* PROBLEM *
From the first line to the last, return the material exactly.

---+---

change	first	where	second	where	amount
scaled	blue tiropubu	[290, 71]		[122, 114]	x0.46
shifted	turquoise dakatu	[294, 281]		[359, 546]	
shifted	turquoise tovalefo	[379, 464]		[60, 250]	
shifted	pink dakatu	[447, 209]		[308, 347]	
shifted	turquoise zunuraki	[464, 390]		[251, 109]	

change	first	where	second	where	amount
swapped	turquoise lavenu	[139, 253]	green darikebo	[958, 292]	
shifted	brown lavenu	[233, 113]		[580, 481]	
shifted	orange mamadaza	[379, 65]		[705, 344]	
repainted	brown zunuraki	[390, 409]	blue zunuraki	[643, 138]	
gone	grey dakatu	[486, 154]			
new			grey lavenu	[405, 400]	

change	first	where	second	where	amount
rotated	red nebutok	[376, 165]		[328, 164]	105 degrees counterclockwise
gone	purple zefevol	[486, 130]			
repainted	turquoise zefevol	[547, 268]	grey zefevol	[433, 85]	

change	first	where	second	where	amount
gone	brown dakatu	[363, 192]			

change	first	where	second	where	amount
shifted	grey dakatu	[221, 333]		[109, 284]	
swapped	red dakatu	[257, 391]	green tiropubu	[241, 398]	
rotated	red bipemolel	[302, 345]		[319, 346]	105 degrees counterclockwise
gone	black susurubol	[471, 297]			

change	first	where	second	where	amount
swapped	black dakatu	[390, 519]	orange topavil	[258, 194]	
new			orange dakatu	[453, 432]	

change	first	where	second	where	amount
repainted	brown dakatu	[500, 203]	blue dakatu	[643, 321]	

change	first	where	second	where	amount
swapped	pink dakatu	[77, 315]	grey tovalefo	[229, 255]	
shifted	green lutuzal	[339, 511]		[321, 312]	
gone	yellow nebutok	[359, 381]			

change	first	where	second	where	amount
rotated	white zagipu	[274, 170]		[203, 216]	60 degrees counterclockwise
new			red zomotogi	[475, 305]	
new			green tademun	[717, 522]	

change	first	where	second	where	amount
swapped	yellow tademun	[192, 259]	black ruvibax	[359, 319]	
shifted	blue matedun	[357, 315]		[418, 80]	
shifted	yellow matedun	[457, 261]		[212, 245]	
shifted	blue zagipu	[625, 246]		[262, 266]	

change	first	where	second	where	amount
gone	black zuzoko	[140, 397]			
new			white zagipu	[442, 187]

---+---

* RESULT BELOW *
change	first	where	second	where	amount
scaled	blue tiropubu	[290, 71]		[122, 114]	x0.46
shifted	turquoise dakatu	[294, 281]		[359, 546]	
shifted	turquoise tovalefo	[379, 464]		[60, 250]	
shifted	pink dakatu	[447, 209]		[308, 347]	
shifted	turquoise zunuraki	[464, 390]		[251, 109]	

change	first	where	second	where	amount
swapped	turquoise lavenu	[139, 253]	green darikebo	[958, 292]	
shifted	brown lavenu	[233, 113]		[580, 481]	
shifted	orange mamadaza	[379, 65]		[705, 344]	
repainted	brown zunuraki	[390, 409]	blue zunuraki	[643, 138]	
gone	grey dakatu	[486, 154]			
new			grey lavenu	[405, 400]	

change	first	where	second	where	amount
rotated	red nebutok	[376, 165]		[328, 164]	105 degrees counterclockwise
gone	purple zefevol	[486, 130]			
repainted	turquoise zefevol	[547, 268]	grey zefevol	[433, 85]	

change	first	where	second	where	amount
gone	brown dakatu	[363, 192]			

change	first	where	second	where	amount
shifted	grey dakatu	[221, 333]		[109, 284]	
swapped	red dakatu	[257, 391]	green tiropubu	[241, 398]	
rotated	red bipemolel	[302, 345]		[319, 346]	105 degrees counterclockwise
gone	black susurubol	[471, 297]			

change	first	where	second	where	amount
swapped	black dakatu	[390, 519]	orange topavil	[258, 194]	
new			orange dakatu	[453, 432]	

change	first	where	second	where	amount
repainted	brown dakatu	[500, 203]	blue dakatu	[643, 321]	

change	first	where	second	where	amount
swapped	pink dakatu	[77, 315]	grey tovalefo	[229, 255]	
shifted	green lutuzal	[339, 511]		[321, 312]	
gone	yellow nebutok	[359, 381]			

change	first	where	second	where	amount
rotated	white zagipu	[274, 170]		[203, 216]	60 degrees counterclockwise
new			red zomotogi	[475, 305]	
new			green tademun	[717, 522]	

change	first	where	second	where	amount
swapped	yellow tademun	[192, 259]	black ruvibax	[359, 319]	
shifted	blue matedun	[357, 315]		[418, 80]	
shifted	yellow matedun	[457, 261]		[212, 245]	
shifted	blue zagipu	[625, 246]		[262, 266]	

change	first	where	second	where	amount
gone	black zuzoko	[140, 397]			
new			white zagipu	[442, 187]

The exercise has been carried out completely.